**Required action**
Only the lines from the top of the data through the line containing "none -> turquoise nut [391,120,444,172]" should be duplicated, exactly as they appear.

[Object matching data]
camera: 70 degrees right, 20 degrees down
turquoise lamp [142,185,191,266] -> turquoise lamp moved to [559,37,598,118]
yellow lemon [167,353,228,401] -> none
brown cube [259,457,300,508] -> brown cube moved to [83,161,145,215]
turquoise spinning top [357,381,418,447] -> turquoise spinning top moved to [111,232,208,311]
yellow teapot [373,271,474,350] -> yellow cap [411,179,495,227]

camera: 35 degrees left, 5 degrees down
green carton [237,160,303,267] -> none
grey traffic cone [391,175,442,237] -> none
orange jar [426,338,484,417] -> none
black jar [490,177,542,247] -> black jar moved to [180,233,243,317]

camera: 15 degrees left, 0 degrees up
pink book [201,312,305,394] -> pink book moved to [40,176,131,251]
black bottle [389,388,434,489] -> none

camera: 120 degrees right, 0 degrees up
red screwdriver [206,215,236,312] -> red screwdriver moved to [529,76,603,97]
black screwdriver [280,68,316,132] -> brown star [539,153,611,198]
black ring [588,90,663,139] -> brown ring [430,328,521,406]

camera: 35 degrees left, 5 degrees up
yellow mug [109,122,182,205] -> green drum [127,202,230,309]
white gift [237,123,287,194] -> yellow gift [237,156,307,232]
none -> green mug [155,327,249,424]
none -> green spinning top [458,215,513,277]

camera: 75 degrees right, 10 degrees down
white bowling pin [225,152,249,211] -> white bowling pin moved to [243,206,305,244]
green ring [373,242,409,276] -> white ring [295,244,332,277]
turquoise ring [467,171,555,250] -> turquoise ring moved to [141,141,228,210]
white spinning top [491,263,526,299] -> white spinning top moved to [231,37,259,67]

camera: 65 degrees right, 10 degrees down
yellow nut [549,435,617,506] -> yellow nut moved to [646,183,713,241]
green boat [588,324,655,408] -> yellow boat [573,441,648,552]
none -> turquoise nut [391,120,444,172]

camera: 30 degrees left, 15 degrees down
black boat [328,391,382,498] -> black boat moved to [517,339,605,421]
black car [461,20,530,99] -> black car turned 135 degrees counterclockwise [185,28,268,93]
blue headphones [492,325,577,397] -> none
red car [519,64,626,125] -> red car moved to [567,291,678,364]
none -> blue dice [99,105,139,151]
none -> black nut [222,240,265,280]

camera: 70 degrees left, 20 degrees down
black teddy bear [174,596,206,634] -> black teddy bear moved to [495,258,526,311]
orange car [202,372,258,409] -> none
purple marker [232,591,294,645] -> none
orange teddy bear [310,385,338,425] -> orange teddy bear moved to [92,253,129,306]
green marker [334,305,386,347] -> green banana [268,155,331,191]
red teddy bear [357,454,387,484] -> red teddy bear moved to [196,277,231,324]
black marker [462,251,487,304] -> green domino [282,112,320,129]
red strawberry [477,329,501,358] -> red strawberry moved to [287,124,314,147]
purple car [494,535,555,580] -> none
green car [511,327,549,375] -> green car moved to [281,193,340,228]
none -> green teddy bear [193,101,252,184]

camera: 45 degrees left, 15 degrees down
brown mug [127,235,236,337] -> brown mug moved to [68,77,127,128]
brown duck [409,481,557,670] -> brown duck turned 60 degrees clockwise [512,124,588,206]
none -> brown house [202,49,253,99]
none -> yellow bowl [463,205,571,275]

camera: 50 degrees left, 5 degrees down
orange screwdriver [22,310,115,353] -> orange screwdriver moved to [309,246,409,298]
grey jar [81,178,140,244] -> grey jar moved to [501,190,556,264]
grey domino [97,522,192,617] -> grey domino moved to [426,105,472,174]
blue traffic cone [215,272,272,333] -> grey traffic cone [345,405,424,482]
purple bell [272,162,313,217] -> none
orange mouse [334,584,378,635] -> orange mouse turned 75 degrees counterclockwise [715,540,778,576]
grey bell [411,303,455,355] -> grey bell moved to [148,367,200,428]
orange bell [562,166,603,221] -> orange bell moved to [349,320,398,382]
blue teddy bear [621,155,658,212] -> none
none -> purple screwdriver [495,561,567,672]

**Reply**
camera: 70 degrees right, 20 degrees down
turquoise lamp [142,185,191,266] -> turquoise lamp moved to [559,37,598,118]
yellow lemon [167,353,228,401] -> none
brown cube [259,457,300,508] -> brown cube moved to [83,161,145,215]
turquoise spinning top [357,381,418,447] -> turquoise spinning top moved to [111,232,208,311]
yellow teapot [373,271,474,350] -> yellow cap [411,179,495,227]

camera: 35 degrees left, 5 degrees down
green carton [237,160,303,267] -> none
grey traffic cone [391,175,442,237] -> none
orange jar [426,338,484,417] -> none
black jar [490,177,542,247] -> black jar moved to [180,233,243,317]

camera: 15 degrees left, 0 degrees up
pink book [201,312,305,394] -> pink book moved to [40,176,131,251]
black bottle [389,388,434,489] -> none

camera: 120 degrees right, 0 degrees up
red screwdriver [206,215,236,312] -> red screwdriver moved to [529,76,603,97]
black screwdriver [280,68,316,132] -> brown star [539,153,611,198]
black ring [588,90,663,139] -> brown ring [430,328,521,406]

camera: 35 degrees left, 5 degrees up
yellow mug [109,122,182,205] -> green drum [127,202,230,309]
white gift [237,123,287,194] -> yellow gift [237,156,307,232]
none -> green mug [155,327,249,424]
none -> green spinning top [458,215,513,277]

camera: 75 degrees right, 10 degrees down
white bowling pin [225,152,249,211] -> white bowling pin moved to [243,206,305,244]
green ring [373,242,409,276] -> white ring [295,244,332,277]
turquoise ring [467,171,555,250] -> turquoise ring moved to [141,141,228,210]
white spinning top [491,263,526,299] -> white spinning top moved to [231,37,259,67]

camera: 65 degrees right, 10 degrees down
yellow nut [549,435,617,506] -> yellow nut moved to [646,183,713,241]
green boat [588,324,655,408] -> yellow boat [573,441,648,552]
none -> turquoise nut [391,120,444,172]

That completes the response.